[Extracted data entries]

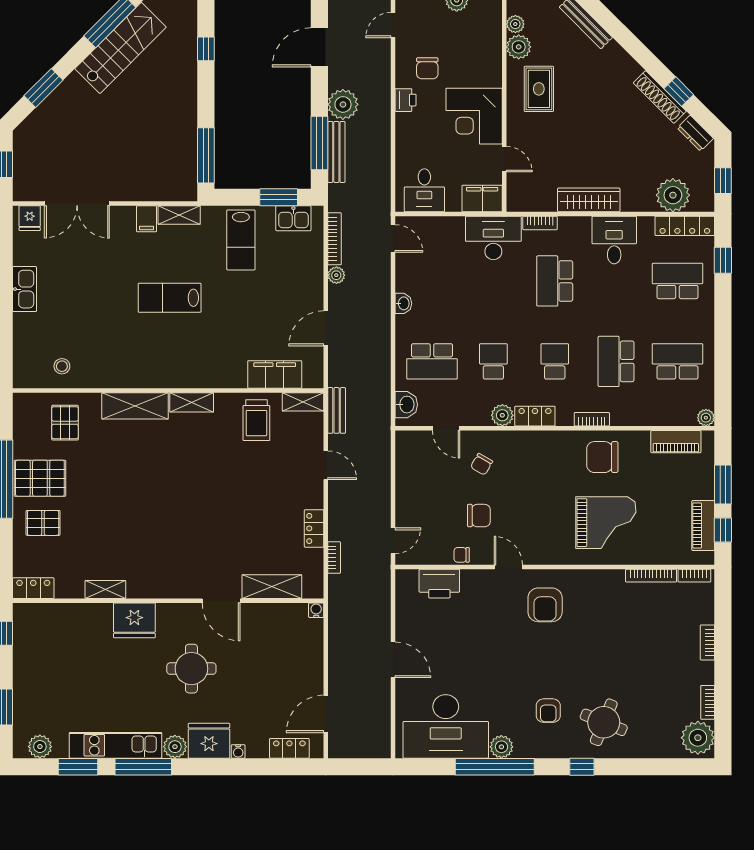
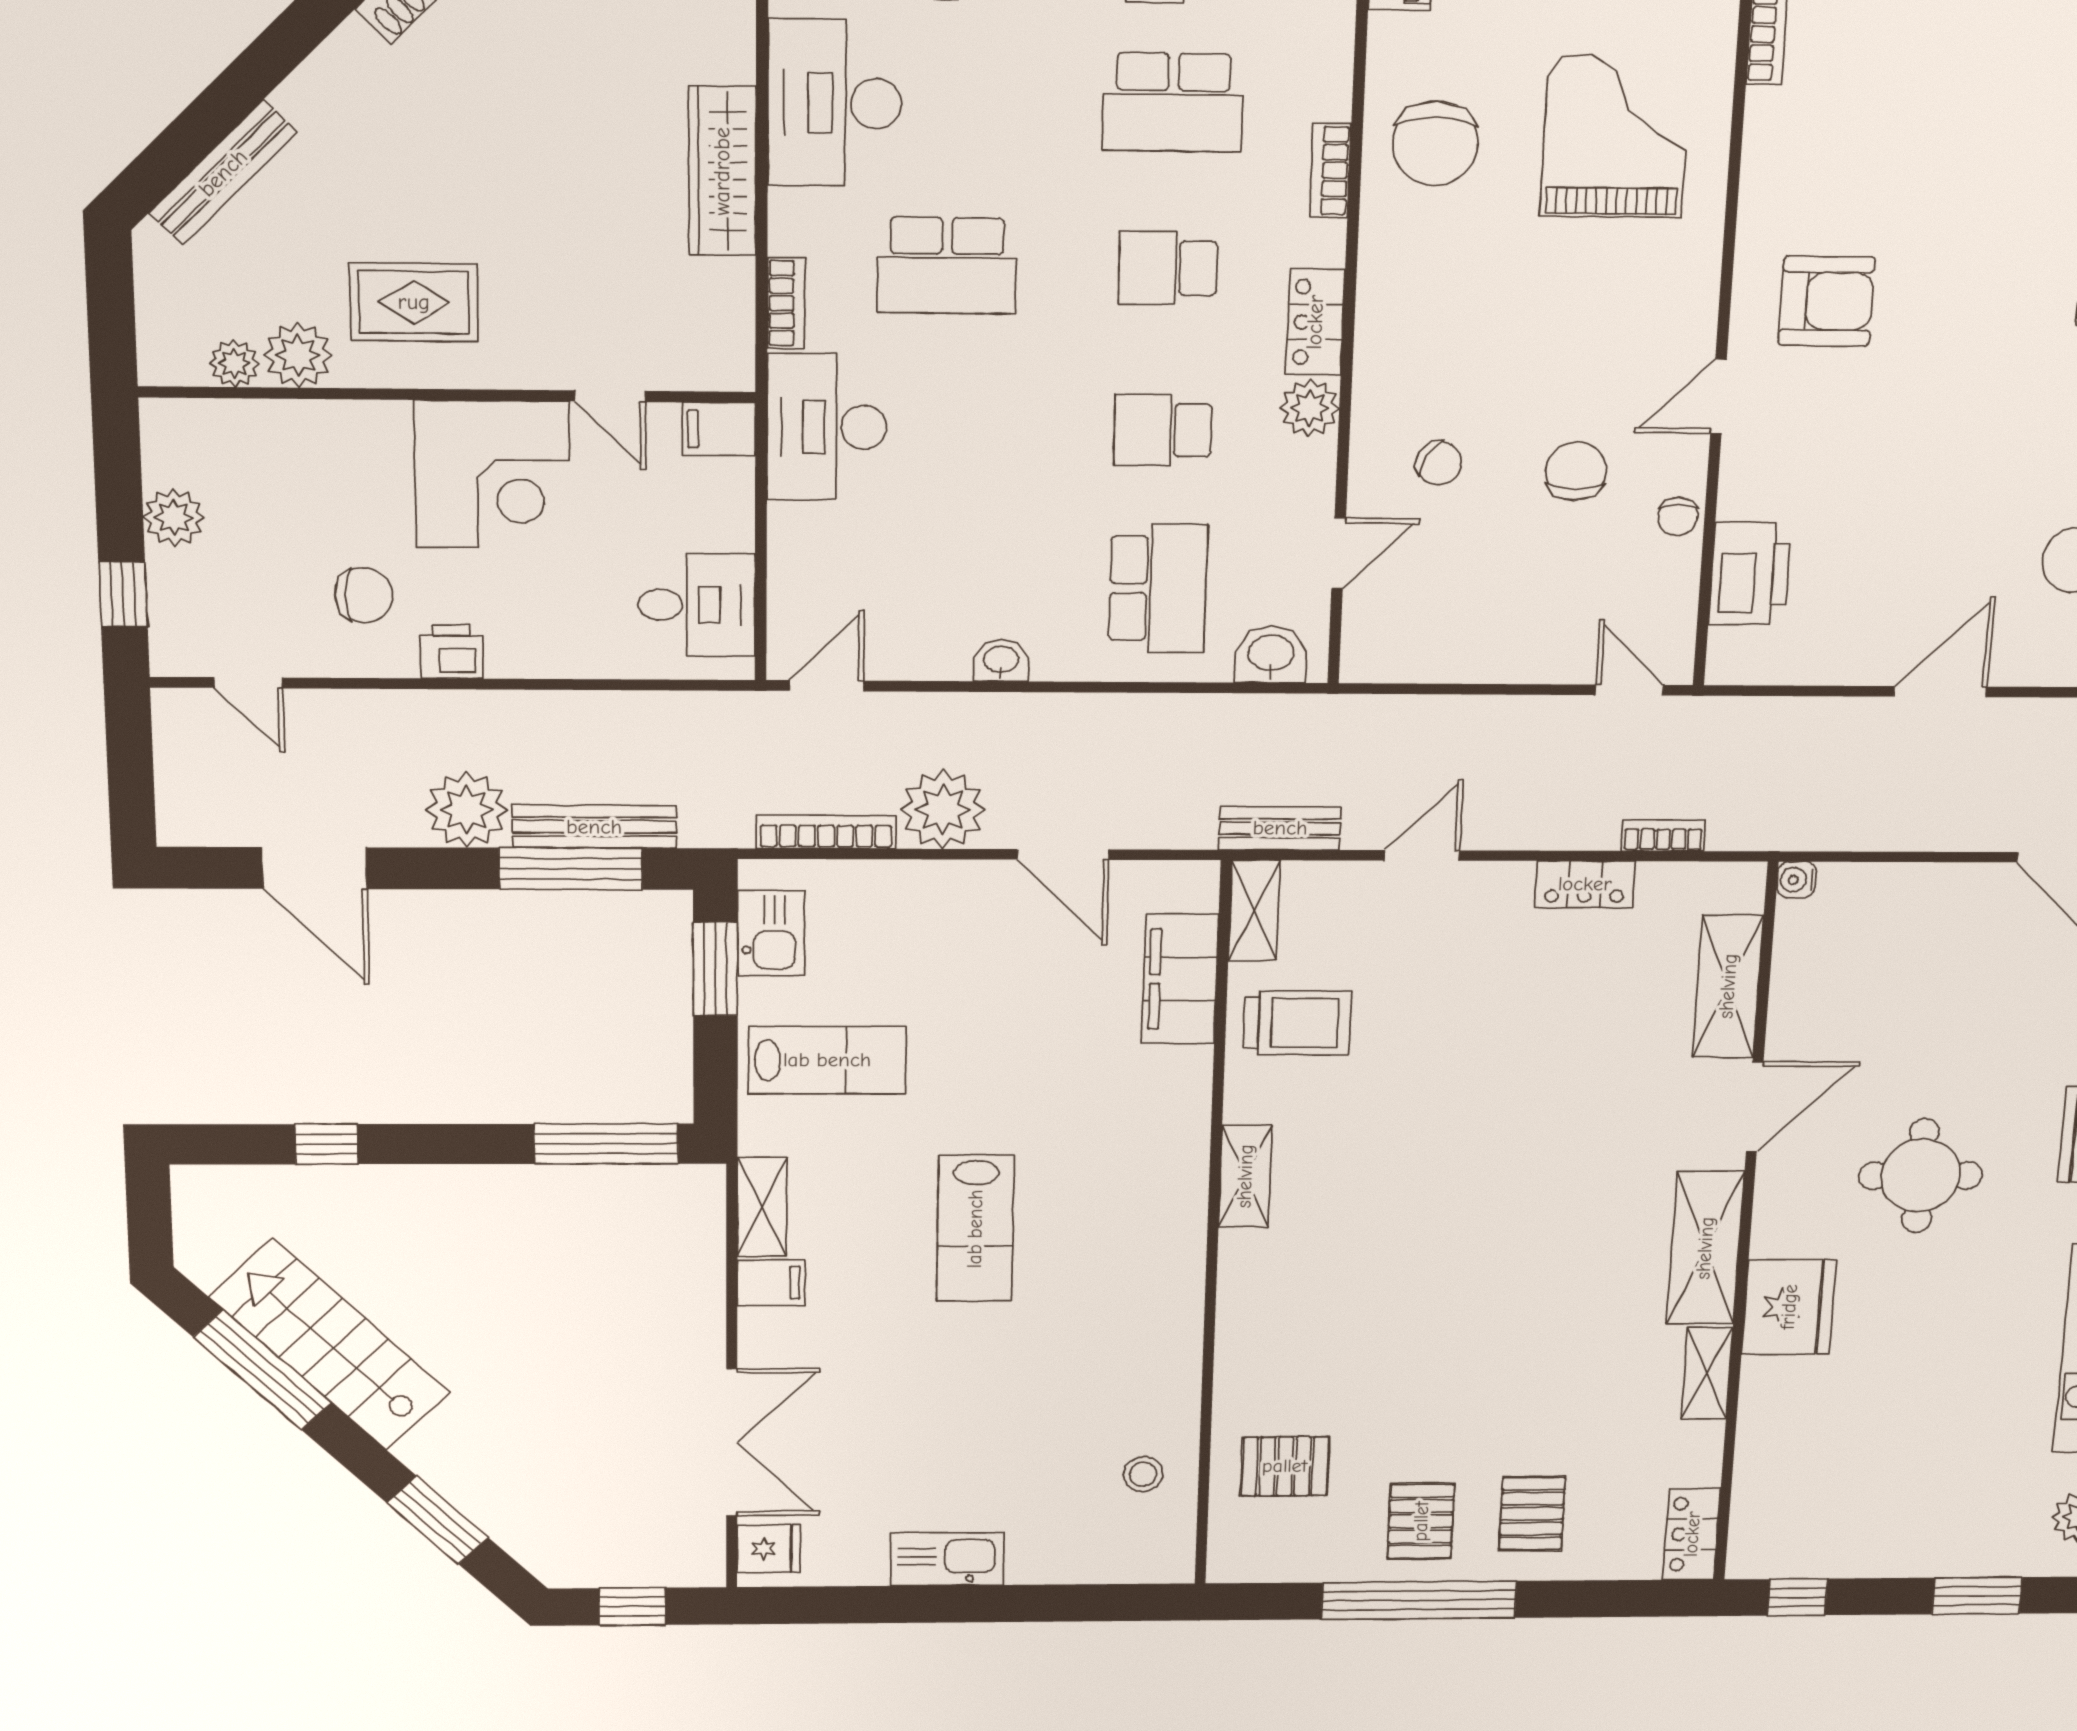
door: (504, 159) -> (610, 396), swing flipped
filing cabinet: (482, 199) -> (719, 429), width x0.50
desk: (614, 240) -> (835, 103), width x1.37
plant: (336, 275) -> (943, 809), width x1.88, depth x1.88
shelving: (135, 406) -> (1705, 1248), moved
pallet: (40, 478) -> (1421, 1521), width x0.67, depth x0.71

» What is required: In the answer, give only the lines from the top of the data above through the line with "shelving: (135, 406) -> (1705, 1248), moved", reproduced exactly; no picture may appear.

» Exercise output:
door: (504, 159) -> (610, 396), swing flipped
filing cabinet: (482, 199) -> (719, 429), width x0.50
desk: (614, 240) -> (835, 103), width x1.37
plant: (336, 275) -> (943, 809), width x1.88, depth x1.88
shelving: (135, 406) -> (1705, 1248), moved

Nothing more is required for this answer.